### Data supplied

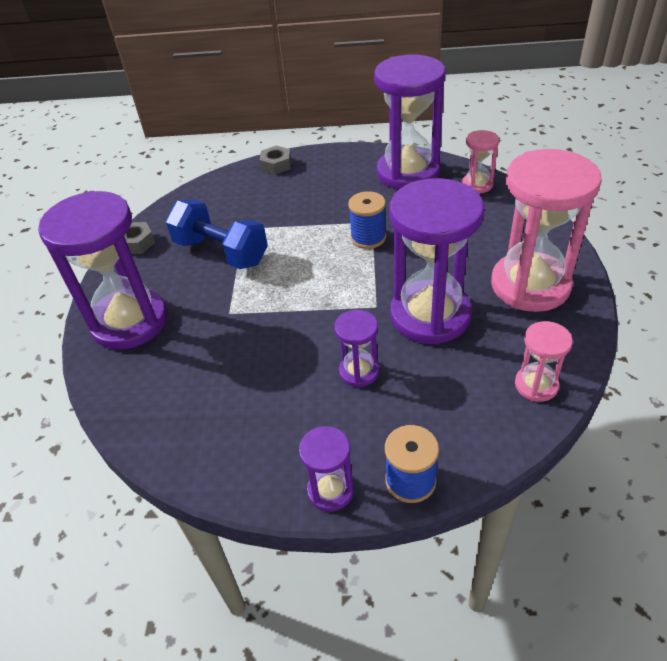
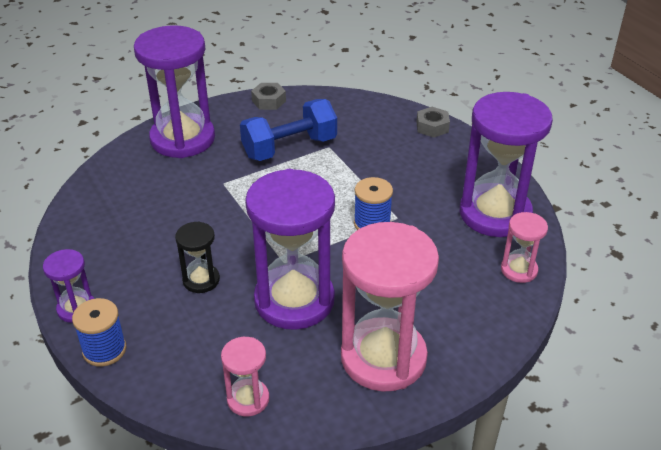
camera: 55 degrees right, 5 degrees down
(221, 252) = (289, 148): blue dumbbell -> blue dumbbell turned 60 degrees clockwise
(359, 371) = (201, 280): purple hourglass -> black hourglass

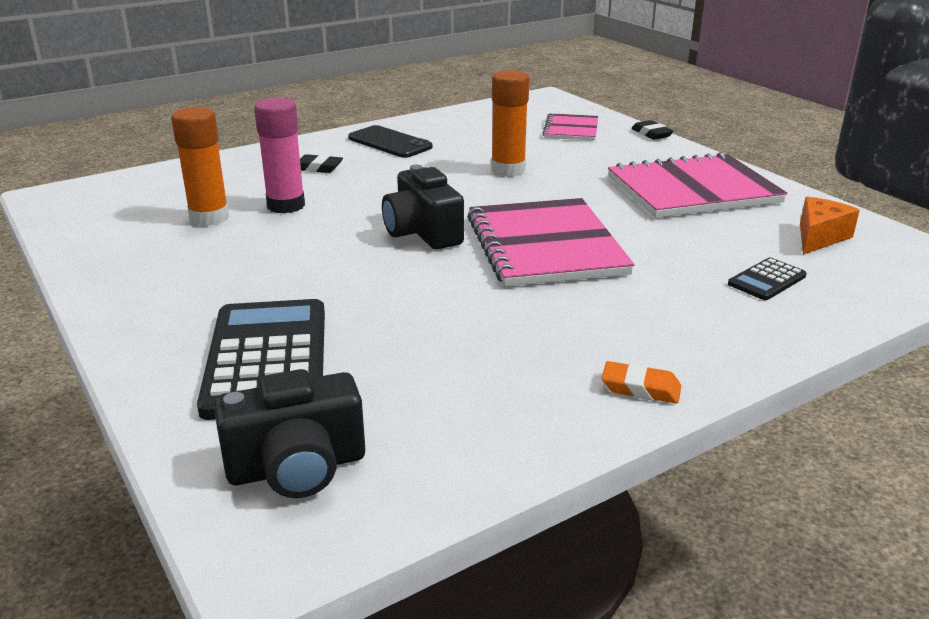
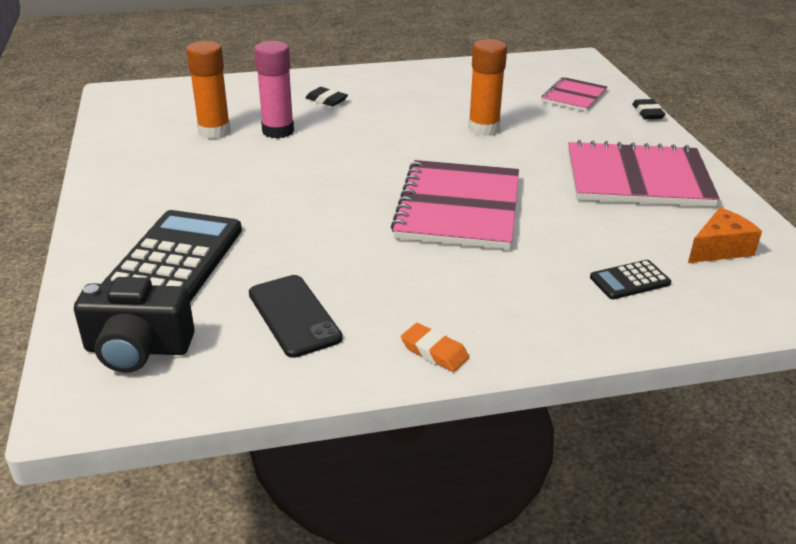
camera: 20 degrees right, 5 degrees up
(389, 143) = (402, 85): black phone -> black phone (294, 316)
(422, 232) = (366, 176): black camera -> none

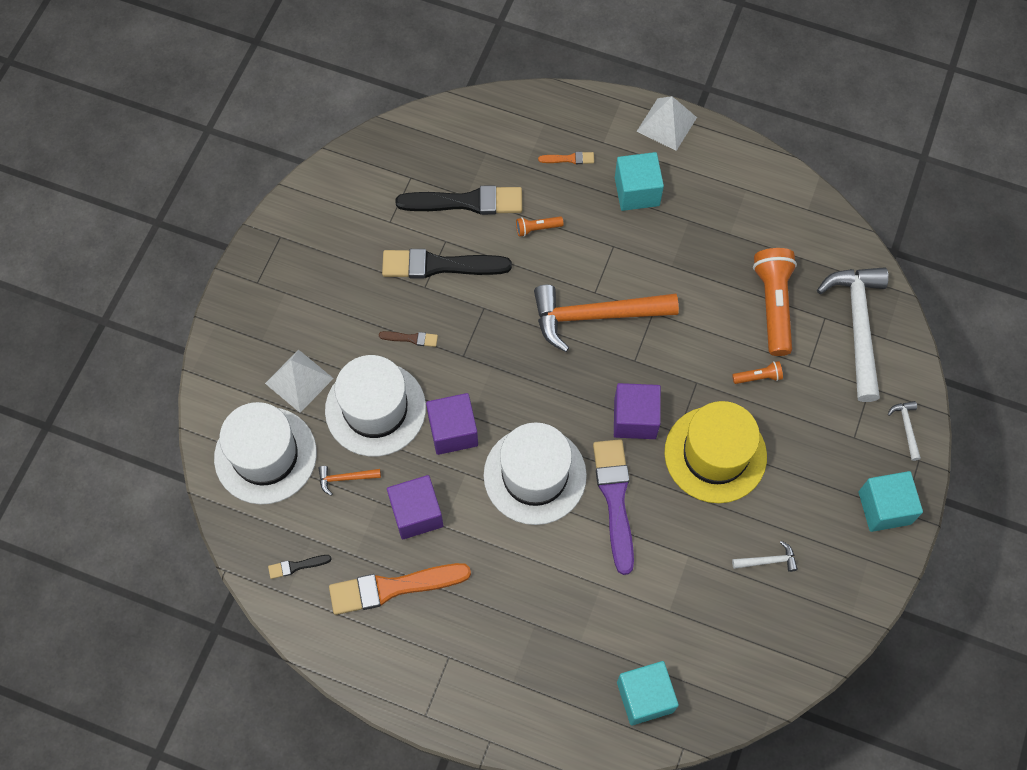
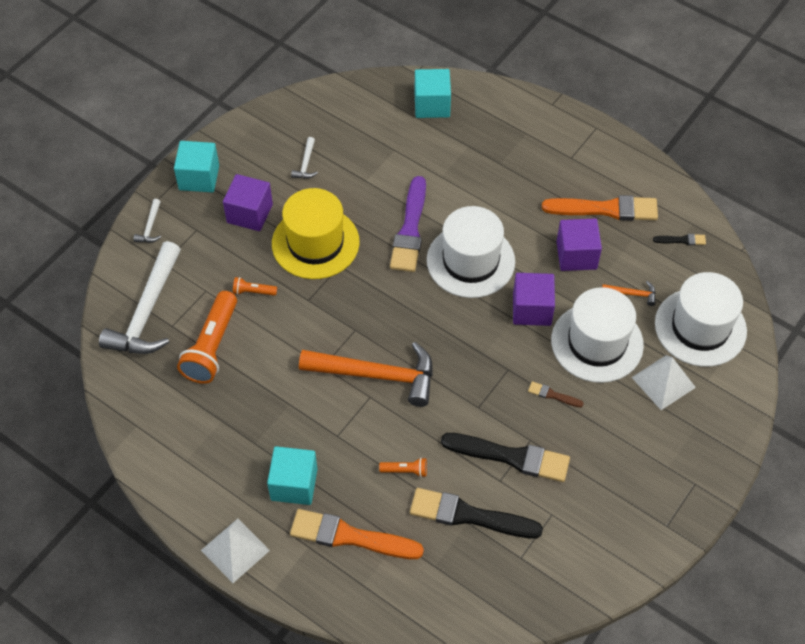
camera: 165 degrees left, 10 degrees down
(569, 159) = (350, 536): orange brush -> orange brush, size x2.23
(635, 419) = (372, 284): purple cube -> purple cube (250, 213)
(768, 560) = (306, 164): white hammer -> white hammer turned 90 degrees counterclockwise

### Task requirements
Please print the material exactly as given above, omitting the pictures.

### Task result
camera: 55 degrees right, 5 degrees down
(221, 252) = (289, 148): blue dumbbell -> blue dumbbell turned 60 degrees clockwise
(359, 371) = (201, 280): purple hourglass -> black hourglass

camera: 20 degrees right, 5 degrees up
(389, 143) = (402, 85): black phone -> black phone (294, 316)
(422, 232) = (366, 176): black camera -> none

camera: 165 degrees left, 10 degrees down
(569, 159) = (350, 536): orange brush -> orange brush, size x2.23
(635, 419) = (372, 284): purple cube -> purple cube (250, 213)
(768, 560) = (306, 164): white hammer -> white hammer turned 90 degrees counterclockwise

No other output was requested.